Across the records below, count the lines that contain "none" and write down only the count.

[Records provided]

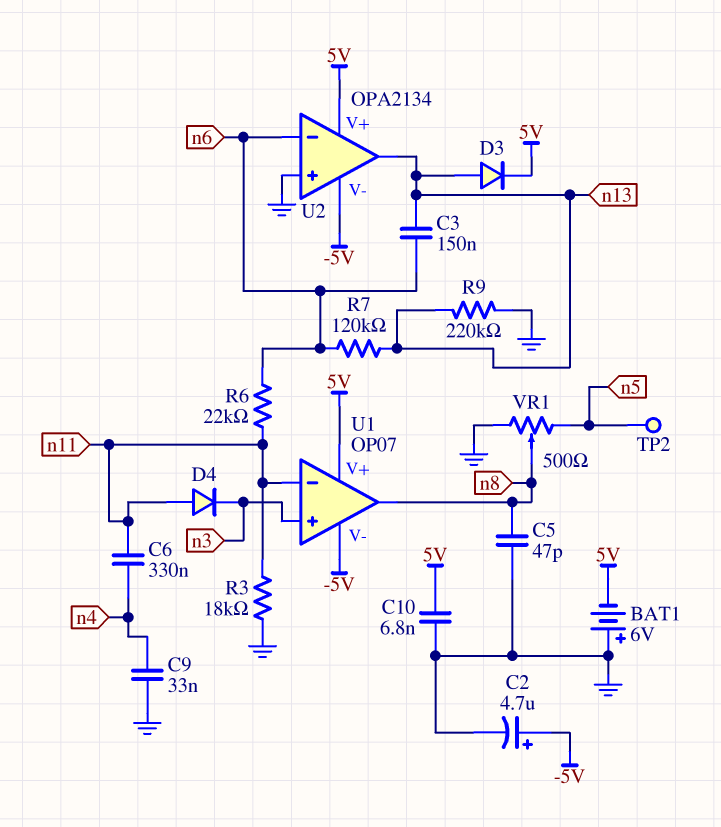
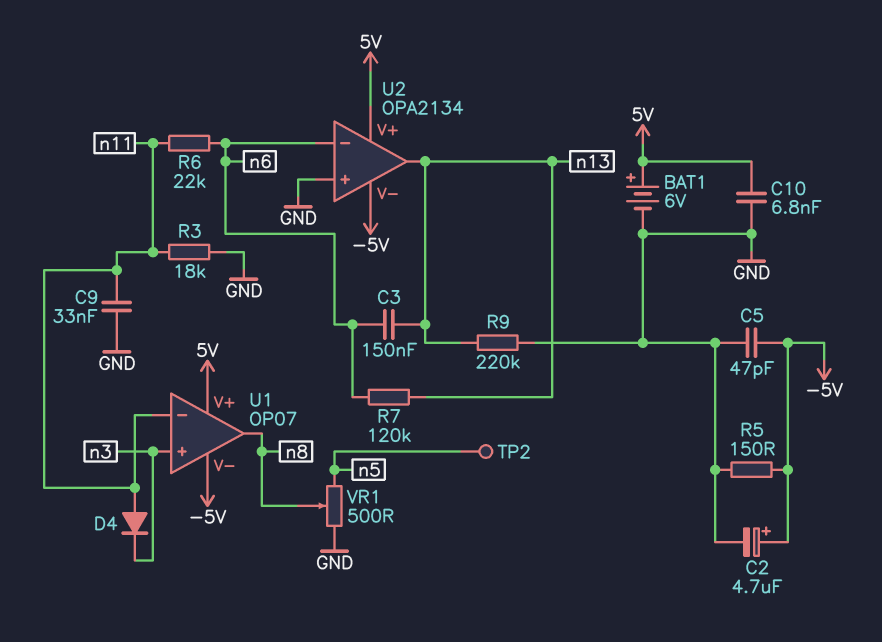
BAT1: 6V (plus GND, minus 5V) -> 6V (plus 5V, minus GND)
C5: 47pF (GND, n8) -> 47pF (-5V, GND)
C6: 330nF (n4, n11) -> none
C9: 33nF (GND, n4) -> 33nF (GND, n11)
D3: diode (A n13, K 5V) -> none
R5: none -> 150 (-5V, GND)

[/Records provided]

**Task answer:** 3